▶ [EXERCISE OBJECTIVE] Every entry below should be written out exactly, and no image should appear.

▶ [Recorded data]

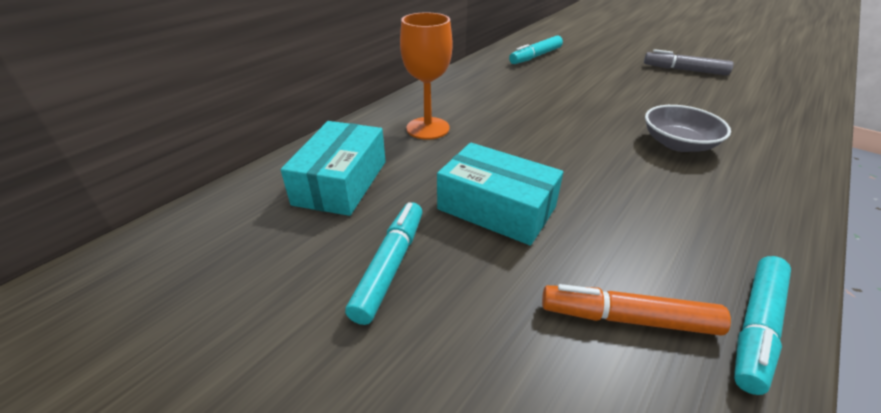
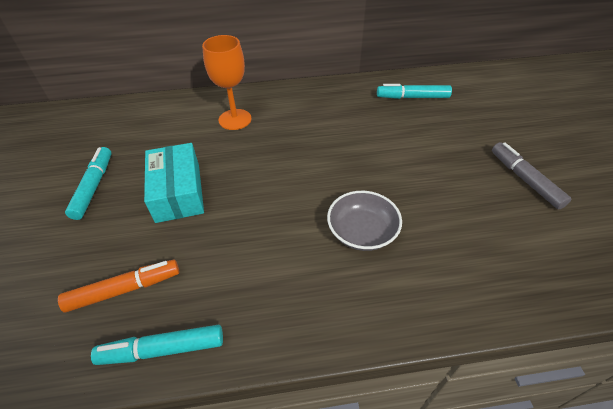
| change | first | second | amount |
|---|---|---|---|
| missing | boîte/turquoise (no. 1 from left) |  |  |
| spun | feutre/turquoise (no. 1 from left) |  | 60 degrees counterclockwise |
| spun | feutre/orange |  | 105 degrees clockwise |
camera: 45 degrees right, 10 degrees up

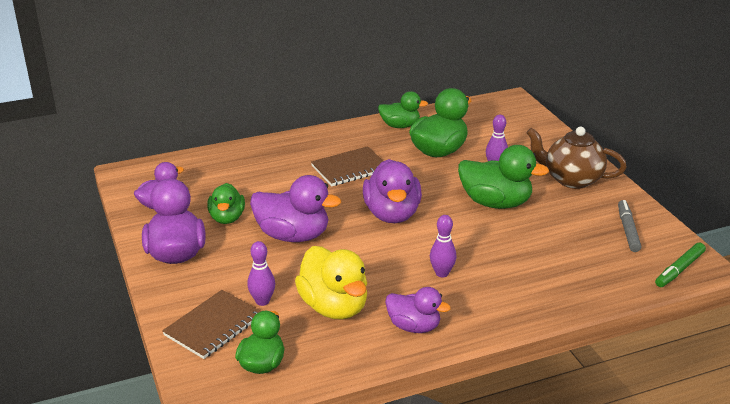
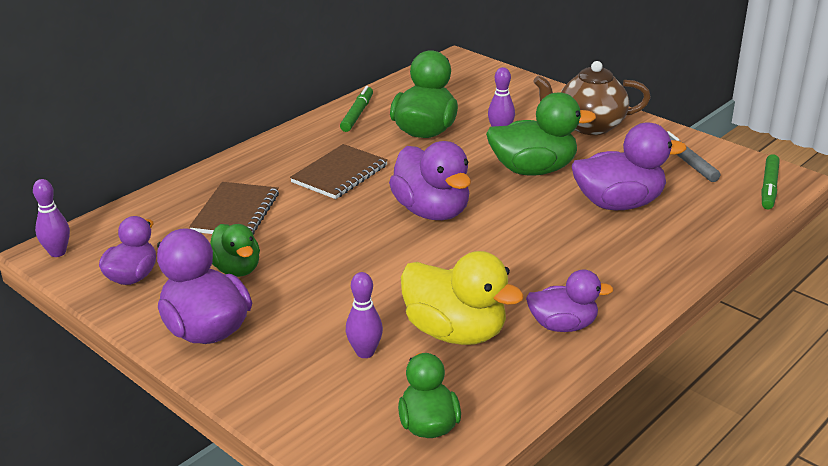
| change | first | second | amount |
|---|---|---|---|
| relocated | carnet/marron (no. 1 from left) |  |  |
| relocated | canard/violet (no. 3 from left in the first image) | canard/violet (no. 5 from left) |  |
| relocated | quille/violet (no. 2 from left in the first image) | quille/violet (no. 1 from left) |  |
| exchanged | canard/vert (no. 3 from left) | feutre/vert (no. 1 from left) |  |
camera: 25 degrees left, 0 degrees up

▶ [OUTPUT OF THE EXERCISE]
| change | first | second | amount |
|---|---|---|---|
| missing | boîte/turquoise (no. 1 from left) |  |  |
| spun | feutre/turquoise (no. 1 from left) |  | 60 degrees counterclockwise |
| spun | feutre/orange |  | 105 degrees clockwise |
camera: 45 degrees right, 10 degrees up

| change | first | second | amount |
|---|---|---|---|
| relocated | carnet/marron (no. 1 from left) |  |  |
| relocated | canard/violet (no. 3 from left in the first image) | canard/violet (no. 5 from left) |  |
| relocated | quille/violet (no. 2 from left in the first image) | quille/violet (no. 1 from left) |  |
| exchanged | canard/vert (no. 3 from left) | feutre/vert (no. 1 from left) |  |
camera: 25 degrees left, 0 degrees up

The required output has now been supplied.